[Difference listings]
***

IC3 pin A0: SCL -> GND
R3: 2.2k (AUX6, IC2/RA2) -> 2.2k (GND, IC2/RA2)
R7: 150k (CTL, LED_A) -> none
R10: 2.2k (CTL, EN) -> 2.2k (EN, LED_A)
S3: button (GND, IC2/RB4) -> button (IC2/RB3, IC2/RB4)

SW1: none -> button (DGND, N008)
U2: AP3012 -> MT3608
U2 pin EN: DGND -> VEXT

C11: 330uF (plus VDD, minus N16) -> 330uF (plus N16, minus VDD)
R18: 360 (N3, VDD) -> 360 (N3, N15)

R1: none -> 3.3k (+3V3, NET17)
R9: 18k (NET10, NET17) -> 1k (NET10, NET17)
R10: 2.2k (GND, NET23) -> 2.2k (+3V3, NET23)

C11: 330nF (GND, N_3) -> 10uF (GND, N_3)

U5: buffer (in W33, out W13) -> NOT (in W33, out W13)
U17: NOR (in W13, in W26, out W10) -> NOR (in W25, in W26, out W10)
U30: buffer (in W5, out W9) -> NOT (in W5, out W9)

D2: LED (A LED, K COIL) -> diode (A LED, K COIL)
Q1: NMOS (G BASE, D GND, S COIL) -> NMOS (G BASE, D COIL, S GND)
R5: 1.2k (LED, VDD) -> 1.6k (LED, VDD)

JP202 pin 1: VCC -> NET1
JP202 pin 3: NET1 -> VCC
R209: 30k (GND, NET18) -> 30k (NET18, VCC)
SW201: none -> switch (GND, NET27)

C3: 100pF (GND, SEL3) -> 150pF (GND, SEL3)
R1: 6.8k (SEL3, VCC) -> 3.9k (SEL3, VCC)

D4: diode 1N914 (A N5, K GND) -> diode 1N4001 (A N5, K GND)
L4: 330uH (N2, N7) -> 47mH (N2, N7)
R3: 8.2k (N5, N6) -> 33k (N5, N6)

***

# TASK DESCRIPTION:
All lines from the opening of the records through the line where "SW201: none -> switch (GND, NET27)" occurs are to be output verbatim. No other line belongs in the answer.

# ANSWER SECTION:
IC3 pin A0: SCL -> GND
R3: 2.2k (AUX6, IC2/RA2) -> 2.2k (GND, IC2/RA2)
R7: 150k (CTL, LED_A) -> none
R10: 2.2k (CTL, EN) -> 2.2k (EN, LED_A)
S3: button (GND, IC2/RB4) -> button (IC2/RB3, IC2/RB4)

SW1: none -> button (DGND, N008)
U2: AP3012 -> MT3608
U2 pin EN: DGND -> VEXT

C11: 330uF (plus VDD, minus N16) -> 330uF (plus N16, minus VDD)
R18: 360 (N3, VDD) -> 360 (N3, N15)

R1: none -> 3.3k (+3V3, NET17)
R9: 18k (NET10, NET17) -> 1k (NET10, NET17)
R10: 2.2k (GND, NET23) -> 2.2k (+3V3, NET23)

C11: 330nF (GND, N_3) -> 10uF (GND, N_3)

U5: buffer (in W33, out W13) -> NOT (in W33, out W13)
U17: NOR (in W13, in W26, out W10) -> NOR (in W25, in W26, out W10)
U30: buffer (in W5, out W9) -> NOT (in W5, out W9)

D2: LED (A LED, K COIL) -> diode (A LED, K COIL)
Q1: NMOS (G BASE, D GND, S COIL) -> NMOS (G BASE, D COIL, S GND)
R5: 1.2k (LED, VDD) -> 1.6k (LED, VDD)

JP202 pin 1: VCC -> NET1
JP202 pin 3: NET1 -> VCC
R209: 30k (GND, NET18) -> 30k (NET18, VCC)
SW201: none -> switch (GND, NET27)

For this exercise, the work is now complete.